Pull out every line of the listing that contains the string "kern", matching case exactly.

---------- INFORMATION SHOWN ----------

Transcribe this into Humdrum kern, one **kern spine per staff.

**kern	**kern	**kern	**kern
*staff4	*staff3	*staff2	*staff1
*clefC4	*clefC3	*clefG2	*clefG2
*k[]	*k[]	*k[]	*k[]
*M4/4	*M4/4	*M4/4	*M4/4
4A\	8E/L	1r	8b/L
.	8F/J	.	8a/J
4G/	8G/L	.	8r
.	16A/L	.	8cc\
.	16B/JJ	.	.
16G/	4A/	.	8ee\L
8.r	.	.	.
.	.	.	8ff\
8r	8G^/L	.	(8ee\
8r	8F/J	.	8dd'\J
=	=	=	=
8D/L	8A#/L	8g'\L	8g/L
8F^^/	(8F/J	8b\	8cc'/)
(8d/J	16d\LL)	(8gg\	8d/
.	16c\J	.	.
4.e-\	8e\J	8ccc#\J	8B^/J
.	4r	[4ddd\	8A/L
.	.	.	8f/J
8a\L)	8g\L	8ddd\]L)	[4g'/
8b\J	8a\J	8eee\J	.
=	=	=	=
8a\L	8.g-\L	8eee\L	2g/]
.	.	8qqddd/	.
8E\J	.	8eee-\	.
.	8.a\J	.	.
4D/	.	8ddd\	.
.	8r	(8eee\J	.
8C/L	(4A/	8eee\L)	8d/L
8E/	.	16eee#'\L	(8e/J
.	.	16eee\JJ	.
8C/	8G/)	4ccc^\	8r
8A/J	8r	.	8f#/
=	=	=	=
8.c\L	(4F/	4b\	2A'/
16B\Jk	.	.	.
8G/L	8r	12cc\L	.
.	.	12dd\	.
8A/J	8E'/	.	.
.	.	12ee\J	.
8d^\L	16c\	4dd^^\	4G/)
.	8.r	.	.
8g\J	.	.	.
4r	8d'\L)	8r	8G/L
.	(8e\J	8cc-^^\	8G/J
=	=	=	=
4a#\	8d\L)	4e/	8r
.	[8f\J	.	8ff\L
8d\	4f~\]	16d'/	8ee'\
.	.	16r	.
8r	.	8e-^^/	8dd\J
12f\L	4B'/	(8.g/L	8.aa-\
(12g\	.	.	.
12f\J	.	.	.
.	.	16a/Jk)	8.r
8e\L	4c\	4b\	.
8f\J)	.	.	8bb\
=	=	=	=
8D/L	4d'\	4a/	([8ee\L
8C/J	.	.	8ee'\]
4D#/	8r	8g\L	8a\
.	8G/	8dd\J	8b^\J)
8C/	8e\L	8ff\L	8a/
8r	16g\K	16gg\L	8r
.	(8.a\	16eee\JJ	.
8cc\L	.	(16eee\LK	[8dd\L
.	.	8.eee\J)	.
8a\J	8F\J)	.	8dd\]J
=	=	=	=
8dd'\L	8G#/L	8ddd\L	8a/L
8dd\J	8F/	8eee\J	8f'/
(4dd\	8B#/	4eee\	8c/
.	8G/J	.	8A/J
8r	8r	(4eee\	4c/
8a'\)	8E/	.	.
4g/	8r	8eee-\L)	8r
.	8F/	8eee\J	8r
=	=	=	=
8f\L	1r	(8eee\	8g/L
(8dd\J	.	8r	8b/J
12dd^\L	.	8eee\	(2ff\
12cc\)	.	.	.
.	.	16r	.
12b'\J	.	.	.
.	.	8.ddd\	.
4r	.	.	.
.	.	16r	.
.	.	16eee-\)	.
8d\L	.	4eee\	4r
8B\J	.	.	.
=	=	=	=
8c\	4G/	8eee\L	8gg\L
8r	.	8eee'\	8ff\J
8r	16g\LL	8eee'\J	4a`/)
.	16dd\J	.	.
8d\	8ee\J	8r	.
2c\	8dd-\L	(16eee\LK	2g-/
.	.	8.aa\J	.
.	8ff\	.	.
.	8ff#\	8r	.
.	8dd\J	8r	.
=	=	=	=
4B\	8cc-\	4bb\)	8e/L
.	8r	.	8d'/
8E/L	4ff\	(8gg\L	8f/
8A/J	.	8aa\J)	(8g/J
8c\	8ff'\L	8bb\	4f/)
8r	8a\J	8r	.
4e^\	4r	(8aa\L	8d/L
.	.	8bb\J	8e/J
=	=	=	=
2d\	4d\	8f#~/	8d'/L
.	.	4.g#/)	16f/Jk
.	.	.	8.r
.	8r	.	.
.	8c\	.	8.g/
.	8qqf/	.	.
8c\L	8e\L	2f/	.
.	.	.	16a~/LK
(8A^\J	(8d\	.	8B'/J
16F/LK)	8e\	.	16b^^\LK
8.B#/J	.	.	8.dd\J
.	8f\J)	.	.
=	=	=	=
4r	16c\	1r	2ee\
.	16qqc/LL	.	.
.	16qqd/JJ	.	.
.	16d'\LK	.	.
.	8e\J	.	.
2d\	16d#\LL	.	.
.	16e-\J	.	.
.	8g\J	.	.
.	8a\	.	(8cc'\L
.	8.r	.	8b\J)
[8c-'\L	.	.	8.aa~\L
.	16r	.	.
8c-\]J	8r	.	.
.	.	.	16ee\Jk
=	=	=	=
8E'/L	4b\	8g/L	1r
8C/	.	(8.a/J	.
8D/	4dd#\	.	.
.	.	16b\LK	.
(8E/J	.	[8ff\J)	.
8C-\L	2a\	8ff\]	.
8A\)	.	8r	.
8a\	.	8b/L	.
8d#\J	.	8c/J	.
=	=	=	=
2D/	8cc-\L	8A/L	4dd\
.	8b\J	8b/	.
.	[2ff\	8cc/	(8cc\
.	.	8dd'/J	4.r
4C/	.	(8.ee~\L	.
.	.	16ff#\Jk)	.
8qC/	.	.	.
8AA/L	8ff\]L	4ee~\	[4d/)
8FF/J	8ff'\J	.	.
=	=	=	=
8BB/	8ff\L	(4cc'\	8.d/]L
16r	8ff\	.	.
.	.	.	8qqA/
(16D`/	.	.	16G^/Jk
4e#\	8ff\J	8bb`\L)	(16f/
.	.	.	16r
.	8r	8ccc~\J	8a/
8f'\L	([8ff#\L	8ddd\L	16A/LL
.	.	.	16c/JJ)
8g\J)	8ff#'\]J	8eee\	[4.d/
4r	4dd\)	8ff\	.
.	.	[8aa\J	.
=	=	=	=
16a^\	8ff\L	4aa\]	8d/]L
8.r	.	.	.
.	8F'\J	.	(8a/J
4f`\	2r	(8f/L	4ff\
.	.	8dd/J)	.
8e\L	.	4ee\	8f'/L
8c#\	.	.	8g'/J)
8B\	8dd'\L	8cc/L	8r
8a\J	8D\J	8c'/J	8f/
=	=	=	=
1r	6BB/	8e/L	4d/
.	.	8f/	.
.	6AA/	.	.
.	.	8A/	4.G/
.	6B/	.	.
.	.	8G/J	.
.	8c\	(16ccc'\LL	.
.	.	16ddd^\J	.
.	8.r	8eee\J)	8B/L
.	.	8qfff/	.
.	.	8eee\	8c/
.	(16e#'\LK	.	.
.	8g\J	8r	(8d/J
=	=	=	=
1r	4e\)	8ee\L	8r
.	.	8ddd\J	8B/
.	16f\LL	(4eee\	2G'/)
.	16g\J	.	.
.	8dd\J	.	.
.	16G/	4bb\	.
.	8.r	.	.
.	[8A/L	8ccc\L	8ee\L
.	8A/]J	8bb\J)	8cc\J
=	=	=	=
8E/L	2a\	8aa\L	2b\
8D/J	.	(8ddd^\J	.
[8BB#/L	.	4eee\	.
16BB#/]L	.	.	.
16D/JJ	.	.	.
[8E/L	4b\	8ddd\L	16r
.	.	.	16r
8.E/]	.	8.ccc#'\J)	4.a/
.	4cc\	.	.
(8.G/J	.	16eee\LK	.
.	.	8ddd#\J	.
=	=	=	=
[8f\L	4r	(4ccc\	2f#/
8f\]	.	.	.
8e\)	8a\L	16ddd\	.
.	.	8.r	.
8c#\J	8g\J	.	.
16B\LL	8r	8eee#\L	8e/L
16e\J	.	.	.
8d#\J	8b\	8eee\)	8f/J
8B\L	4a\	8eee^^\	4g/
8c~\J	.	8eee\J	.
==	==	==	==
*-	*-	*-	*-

----------

- SOLUTION FOR THIS PROBLEM
Transcribe this into Humdrum kern, one **kern spine per staff.
**kern	**kern	**kern	**kern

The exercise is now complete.